══ Data records

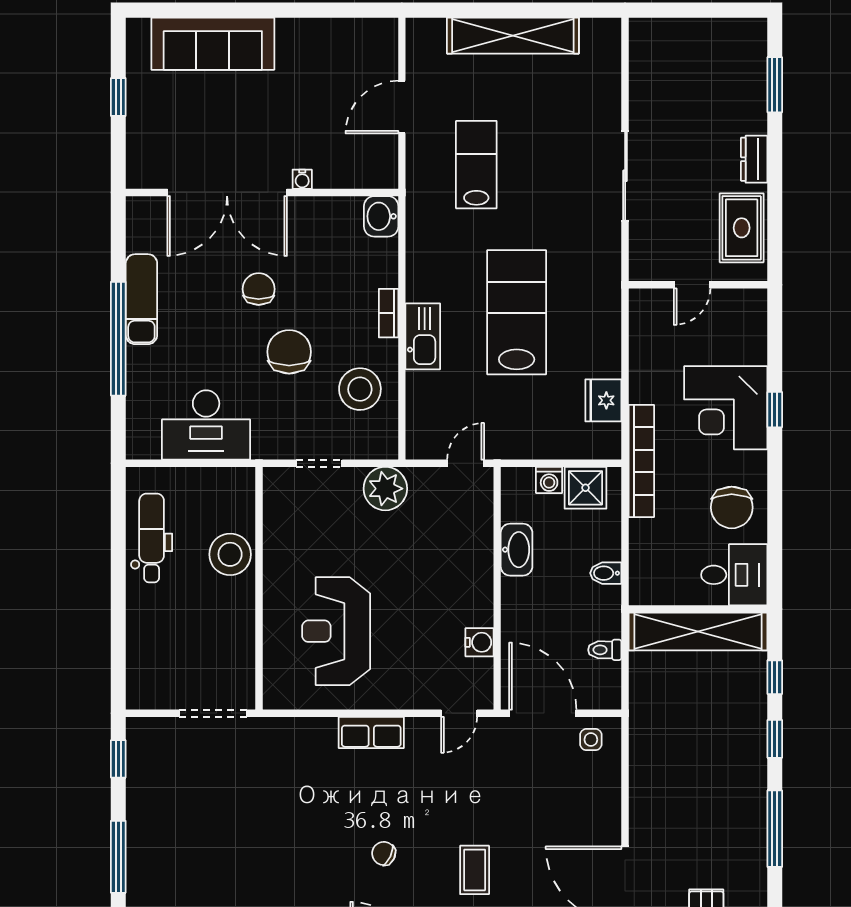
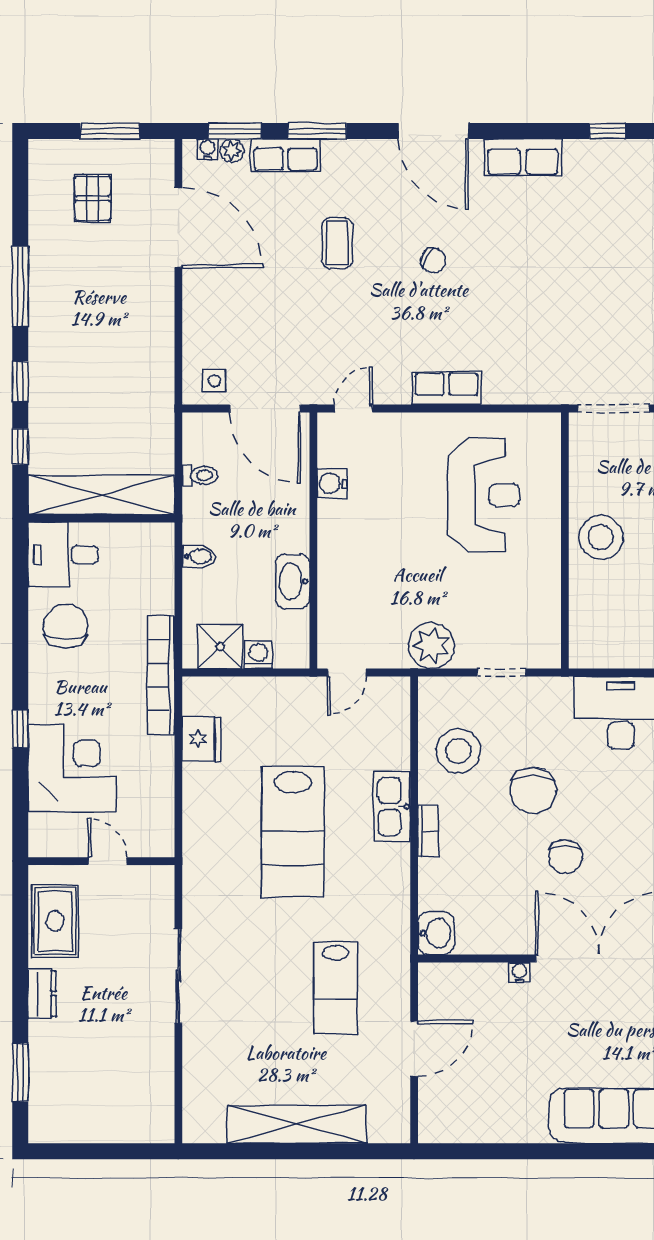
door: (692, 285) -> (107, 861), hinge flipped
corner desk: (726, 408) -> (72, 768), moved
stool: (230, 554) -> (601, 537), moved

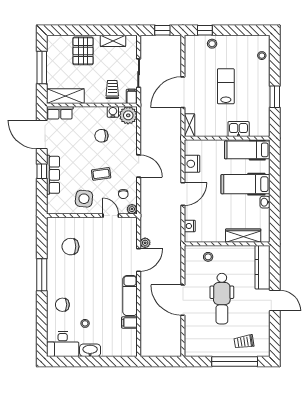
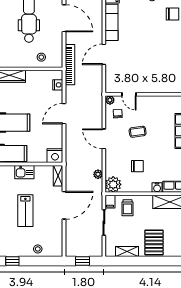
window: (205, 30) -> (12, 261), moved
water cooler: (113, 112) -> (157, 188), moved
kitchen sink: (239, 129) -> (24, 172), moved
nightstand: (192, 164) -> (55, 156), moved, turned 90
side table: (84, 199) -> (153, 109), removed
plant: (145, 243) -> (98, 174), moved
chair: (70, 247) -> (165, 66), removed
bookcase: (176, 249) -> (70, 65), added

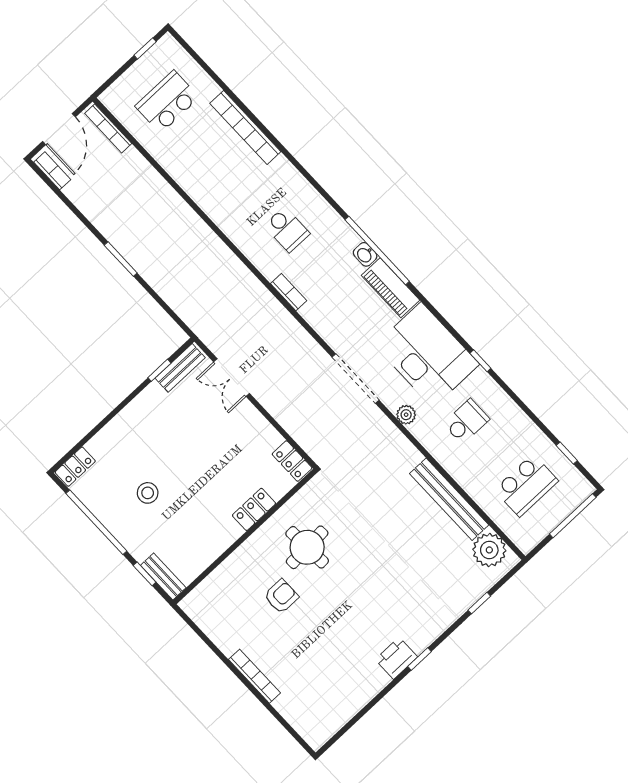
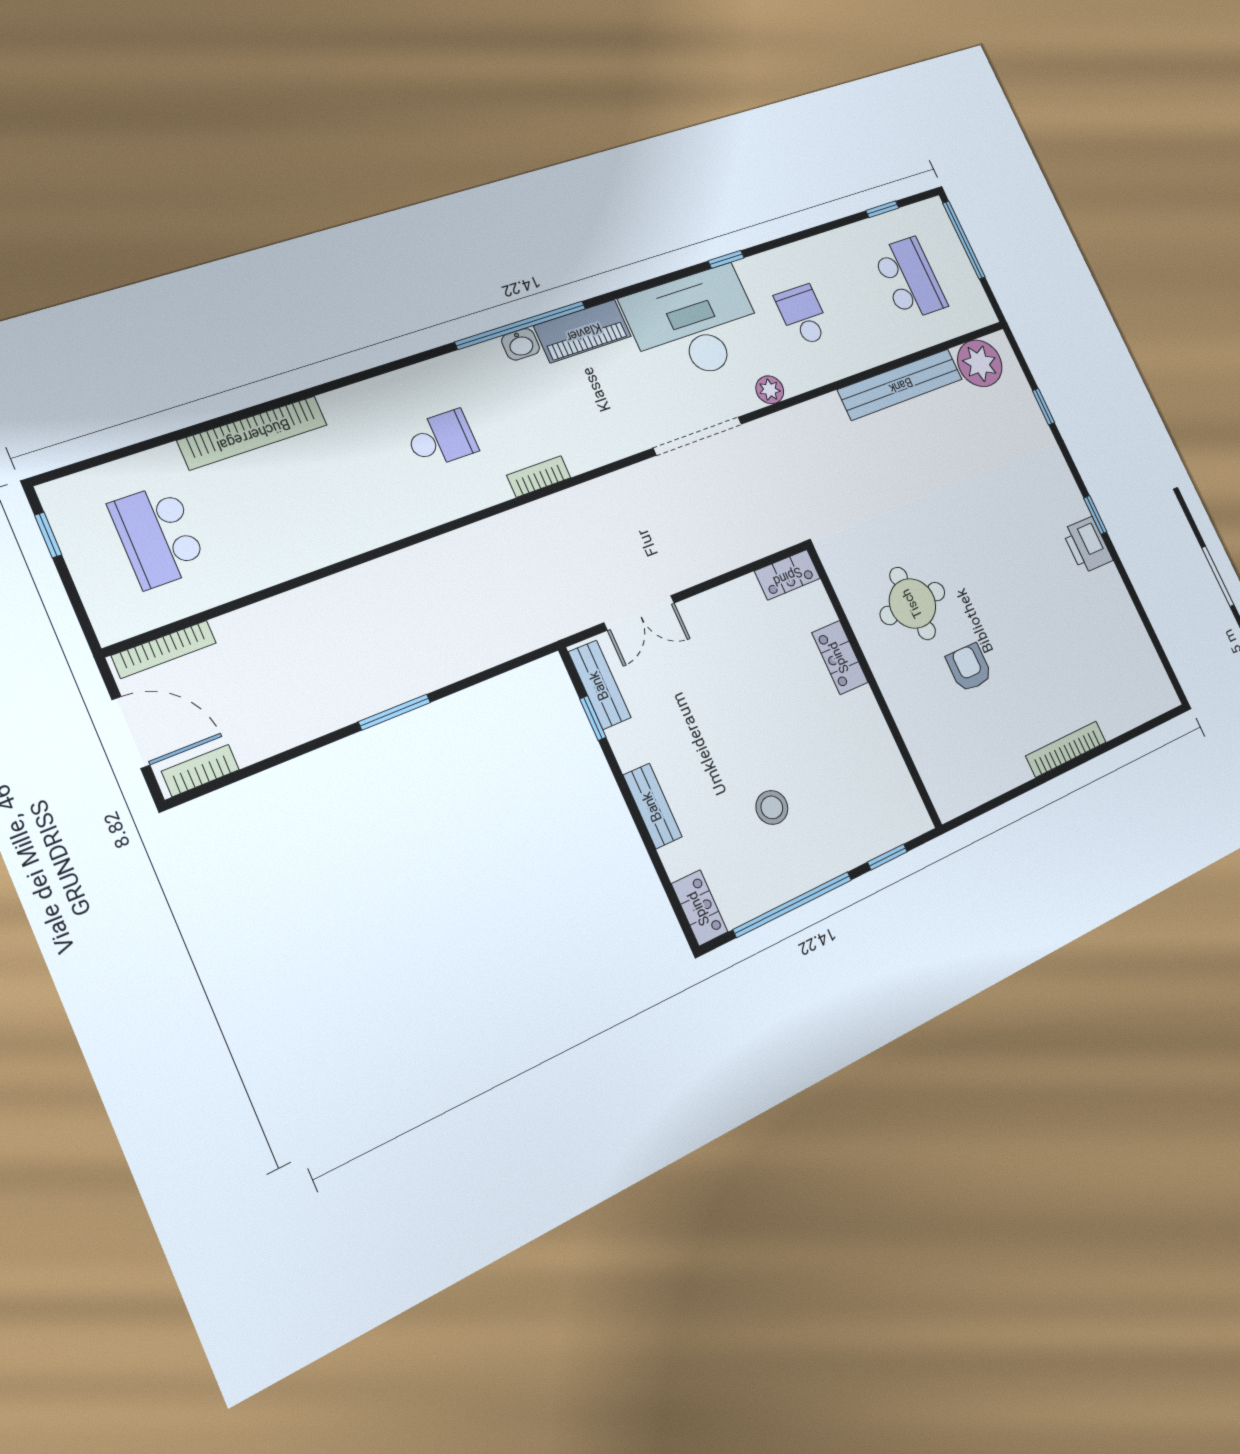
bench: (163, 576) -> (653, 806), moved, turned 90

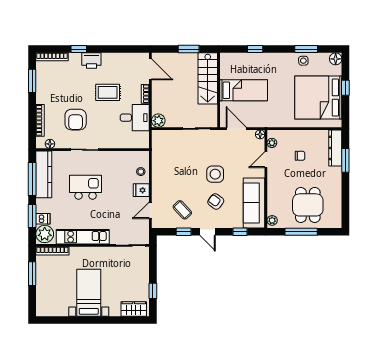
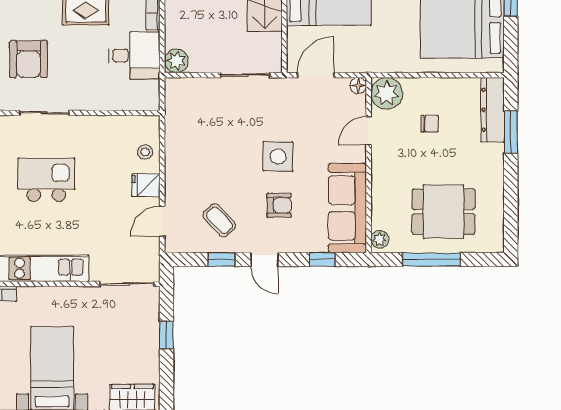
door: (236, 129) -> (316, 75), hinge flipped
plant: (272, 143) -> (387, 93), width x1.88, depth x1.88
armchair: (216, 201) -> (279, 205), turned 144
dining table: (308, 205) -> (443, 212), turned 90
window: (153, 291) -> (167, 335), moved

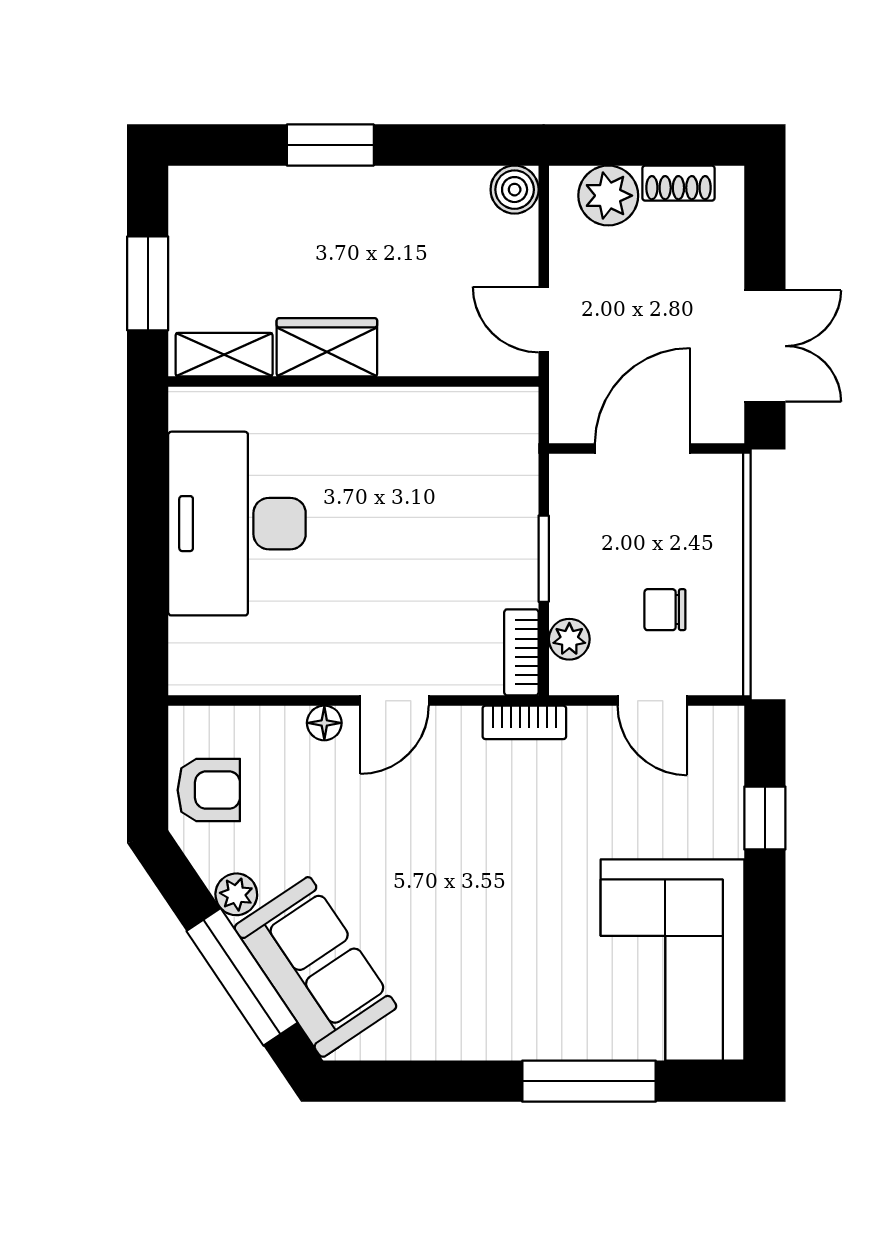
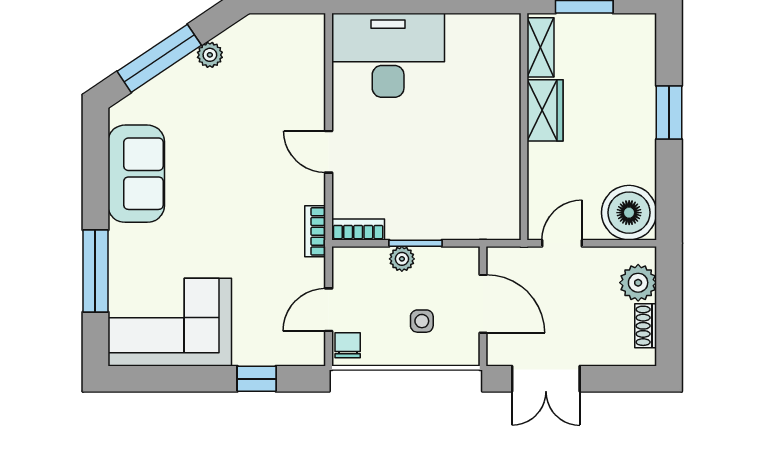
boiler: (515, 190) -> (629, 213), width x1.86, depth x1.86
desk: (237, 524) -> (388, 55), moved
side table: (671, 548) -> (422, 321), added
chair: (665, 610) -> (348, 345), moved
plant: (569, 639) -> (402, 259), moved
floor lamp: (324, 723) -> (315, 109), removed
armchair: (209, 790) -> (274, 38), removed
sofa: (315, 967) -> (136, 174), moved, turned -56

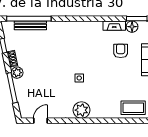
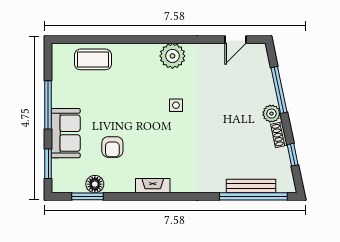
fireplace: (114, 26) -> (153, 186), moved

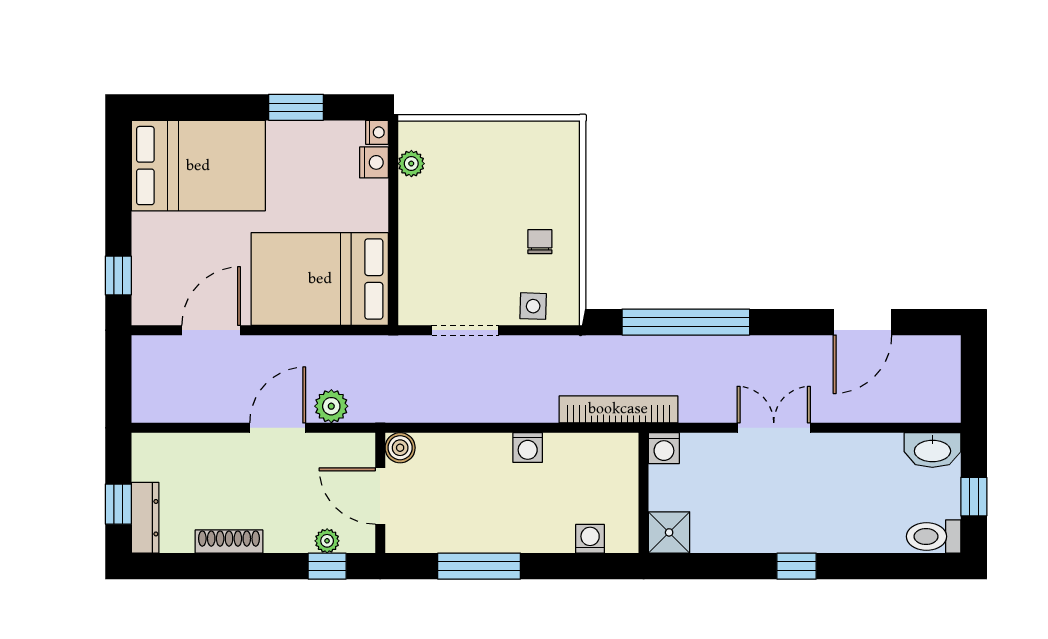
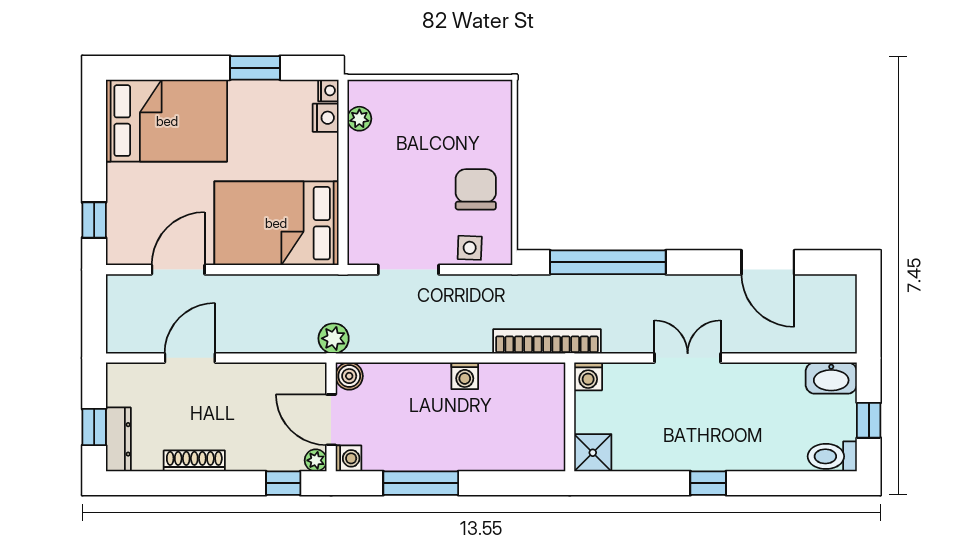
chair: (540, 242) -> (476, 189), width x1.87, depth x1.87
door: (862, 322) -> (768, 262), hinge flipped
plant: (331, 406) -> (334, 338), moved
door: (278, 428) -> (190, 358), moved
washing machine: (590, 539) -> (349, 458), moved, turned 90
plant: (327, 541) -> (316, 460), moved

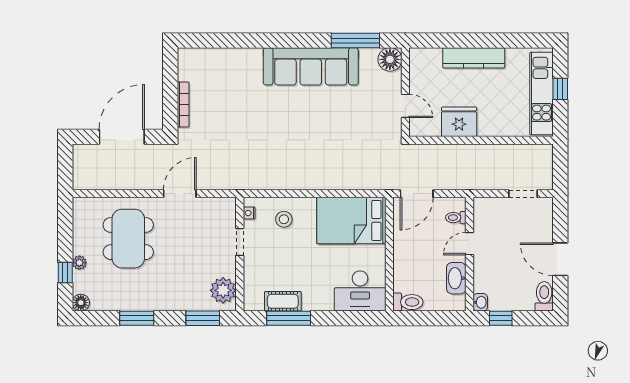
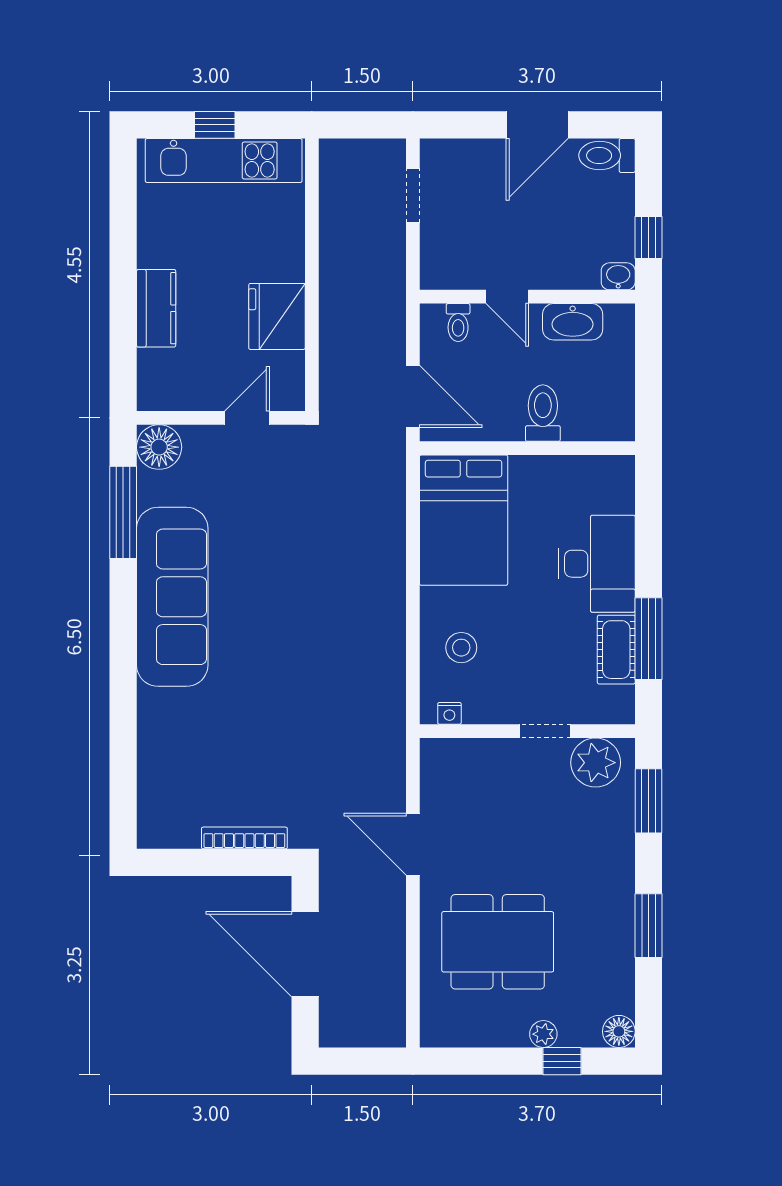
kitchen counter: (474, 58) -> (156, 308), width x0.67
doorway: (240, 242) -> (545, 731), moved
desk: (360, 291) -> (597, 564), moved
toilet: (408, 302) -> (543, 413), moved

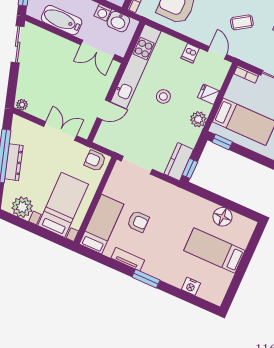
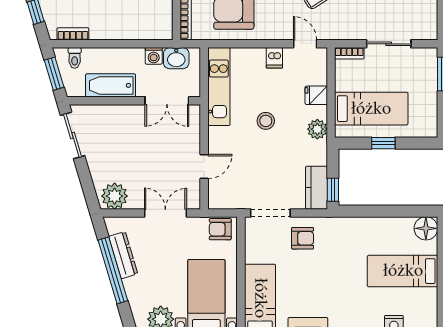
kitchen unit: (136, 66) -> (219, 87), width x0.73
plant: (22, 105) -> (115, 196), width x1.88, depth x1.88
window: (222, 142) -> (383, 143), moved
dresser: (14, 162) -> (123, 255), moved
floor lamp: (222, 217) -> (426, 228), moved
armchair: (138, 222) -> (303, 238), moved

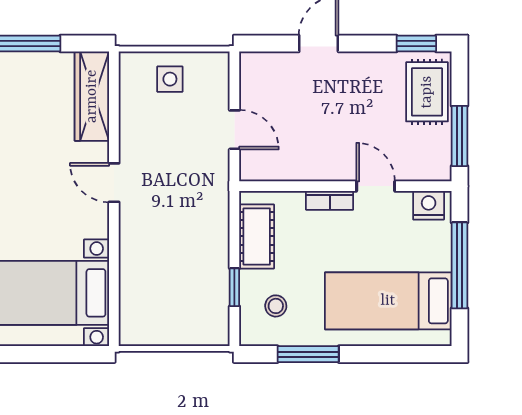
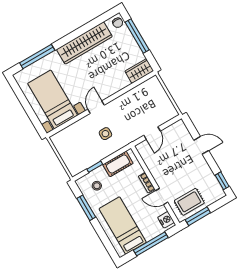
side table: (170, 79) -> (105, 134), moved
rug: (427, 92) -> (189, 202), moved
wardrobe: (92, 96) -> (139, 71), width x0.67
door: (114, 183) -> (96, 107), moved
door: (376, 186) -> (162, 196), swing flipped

════

Activity
Find the word "plant" in the entries, then copy out every line that has it.

Result of this exercise
plant: (145, 243) -> (98, 174), moved
plant: (272, 143) -> (387, 93), width x1.88, depth x1.88
plant: (569, 639) -> (402, 259), moved
plant: (331, 406) -> (334, 338), moved
plant: (327, 541) -> (316, 460), moved
plant: (22, 105) -> (115, 196), width x1.88, depth x1.88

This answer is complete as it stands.